_Exercise data_
┄┄┄┄┄┄┄┄┄┄

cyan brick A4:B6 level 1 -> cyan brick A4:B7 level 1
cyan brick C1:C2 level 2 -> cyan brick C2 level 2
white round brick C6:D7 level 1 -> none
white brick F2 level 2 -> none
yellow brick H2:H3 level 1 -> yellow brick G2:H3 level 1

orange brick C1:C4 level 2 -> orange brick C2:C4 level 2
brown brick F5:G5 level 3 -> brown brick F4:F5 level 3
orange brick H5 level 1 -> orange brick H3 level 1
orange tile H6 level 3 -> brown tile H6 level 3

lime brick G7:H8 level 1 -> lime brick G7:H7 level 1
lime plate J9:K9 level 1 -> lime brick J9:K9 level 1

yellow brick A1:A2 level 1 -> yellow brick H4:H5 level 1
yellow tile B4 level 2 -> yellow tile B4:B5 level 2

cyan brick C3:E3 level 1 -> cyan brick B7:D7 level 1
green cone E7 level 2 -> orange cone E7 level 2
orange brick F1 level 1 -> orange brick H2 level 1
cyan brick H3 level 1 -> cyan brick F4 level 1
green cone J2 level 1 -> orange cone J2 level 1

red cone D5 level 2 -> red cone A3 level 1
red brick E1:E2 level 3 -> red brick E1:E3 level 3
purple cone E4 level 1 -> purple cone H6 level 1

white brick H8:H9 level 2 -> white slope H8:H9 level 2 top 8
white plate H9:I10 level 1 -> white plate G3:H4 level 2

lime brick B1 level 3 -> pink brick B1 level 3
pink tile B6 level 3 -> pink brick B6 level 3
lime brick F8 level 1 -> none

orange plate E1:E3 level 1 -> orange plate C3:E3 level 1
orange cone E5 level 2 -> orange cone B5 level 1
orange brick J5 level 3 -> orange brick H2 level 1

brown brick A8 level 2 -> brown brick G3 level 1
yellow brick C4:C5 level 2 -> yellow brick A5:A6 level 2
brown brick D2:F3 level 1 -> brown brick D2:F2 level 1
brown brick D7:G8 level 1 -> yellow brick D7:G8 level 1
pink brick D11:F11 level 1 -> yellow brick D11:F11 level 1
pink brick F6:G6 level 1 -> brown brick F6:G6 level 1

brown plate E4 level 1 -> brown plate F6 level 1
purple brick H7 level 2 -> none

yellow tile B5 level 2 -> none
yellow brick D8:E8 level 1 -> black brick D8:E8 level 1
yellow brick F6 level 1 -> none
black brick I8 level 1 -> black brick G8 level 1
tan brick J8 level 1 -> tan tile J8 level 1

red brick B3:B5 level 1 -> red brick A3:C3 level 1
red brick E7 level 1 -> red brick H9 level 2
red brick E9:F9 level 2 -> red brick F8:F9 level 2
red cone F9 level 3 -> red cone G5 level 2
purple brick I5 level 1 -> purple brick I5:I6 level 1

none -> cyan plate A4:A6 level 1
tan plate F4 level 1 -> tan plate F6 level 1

┄┄┄┄┄┄┄┄┄┄

_Problem details_
For this exercise, please copy exactly the lines of the material above from its first line through the line where "red brick E1:E2" appears.

_Answer to this task_
cyan brick A4:B6 level 1 -> cyan brick A4:B7 level 1
cyan brick C1:C2 level 2 -> cyan brick C2 level 2
white round brick C6:D7 level 1 -> none
white brick F2 level 2 -> none
yellow brick H2:H3 level 1 -> yellow brick G2:H3 level 1

orange brick C1:C4 level 2 -> orange brick C2:C4 level 2
brown brick F5:G5 level 3 -> brown brick F4:F5 level 3
orange brick H5 level 1 -> orange brick H3 level 1
orange tile H6 level 3 -> brown tile H6 level 3

lime brick G7:H8 level 1 -> lime brick G7:H7 level 1
lime plate J9:K9 level 1 -> lime brick J9:K9 level 1

yellow brick A1:A2 level 1 -> yellow brick H4:H5 level 1
yellow tile B4 level 2 -> yellow tile B4:B5 level 2

cyan brick C3:E3 level 1 -> cyan brick B7:D7 level 1
green cone E7 level 2 -> orange cone E7 level 2
orange brick F1 level 1 -> orange brick H2 level 1
cyan brick H3 level 1 -> cyan brick F4 level 1
green cone J2 level 1 -> orange cone J2 level 1

red cone D5 level 2 -> red cone A3 level 1
red brick E1:E2 level 3 -> red brick E1:E3 level 3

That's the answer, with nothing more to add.